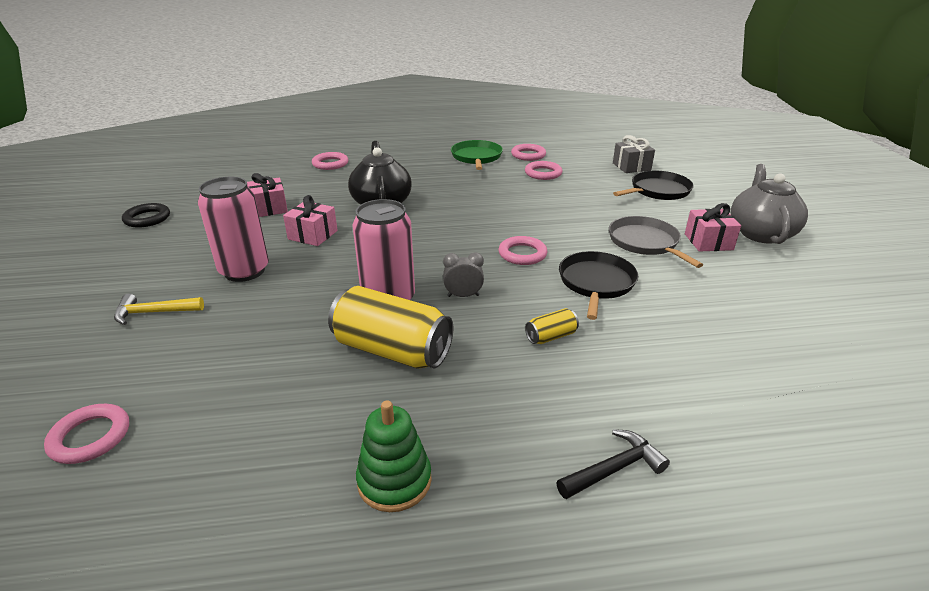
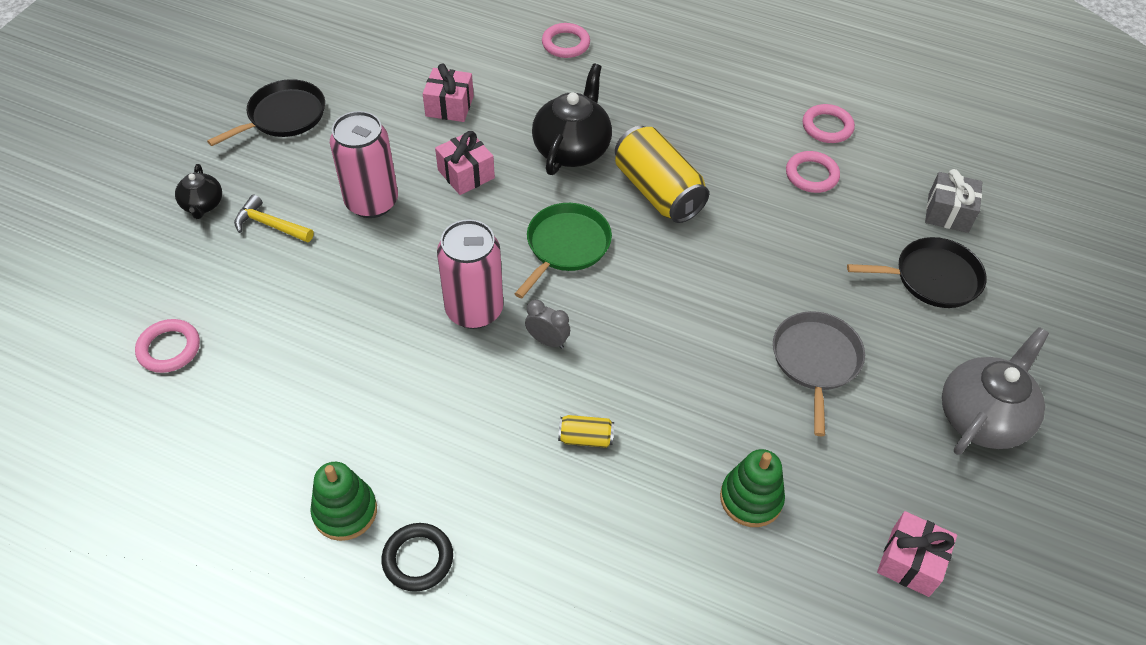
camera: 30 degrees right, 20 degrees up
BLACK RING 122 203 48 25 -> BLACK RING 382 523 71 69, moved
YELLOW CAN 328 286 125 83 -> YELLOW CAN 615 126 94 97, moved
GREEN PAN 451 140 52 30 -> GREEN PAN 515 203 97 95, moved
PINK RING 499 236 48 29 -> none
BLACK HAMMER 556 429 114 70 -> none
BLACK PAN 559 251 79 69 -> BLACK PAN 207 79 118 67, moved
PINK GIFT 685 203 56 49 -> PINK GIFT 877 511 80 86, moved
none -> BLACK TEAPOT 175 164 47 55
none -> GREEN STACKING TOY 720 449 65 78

■ TASK REQUIREMENTS ■
Each line from the one containing "YELLOW CAN 328" to the end of the records should be echoed exactly, and no other line.

■ RESULT OF THE EXERCISE ■
YELLOW CAN 328 286 125 83 -> YELLOW CAN 615 126 94 97, moved
GREEN PAN 451 140 52 30 -> GREEN PAN 515 203 97 95, moved
PINK RING 499 236 48 29 -> none
BLACK HAMMER 556 429 114 70 -> none
BLACK PAN 559 251 79 69 -> BLACK PAN 207 79 118 67, moved
PINK GIFT 685 203 56 49 -> PINK GIFT 877 511 80 86, moved
none -> BLACK TEAPOT 175 164 47 55
none -> GREEN STACKING TOY 720 449 65 78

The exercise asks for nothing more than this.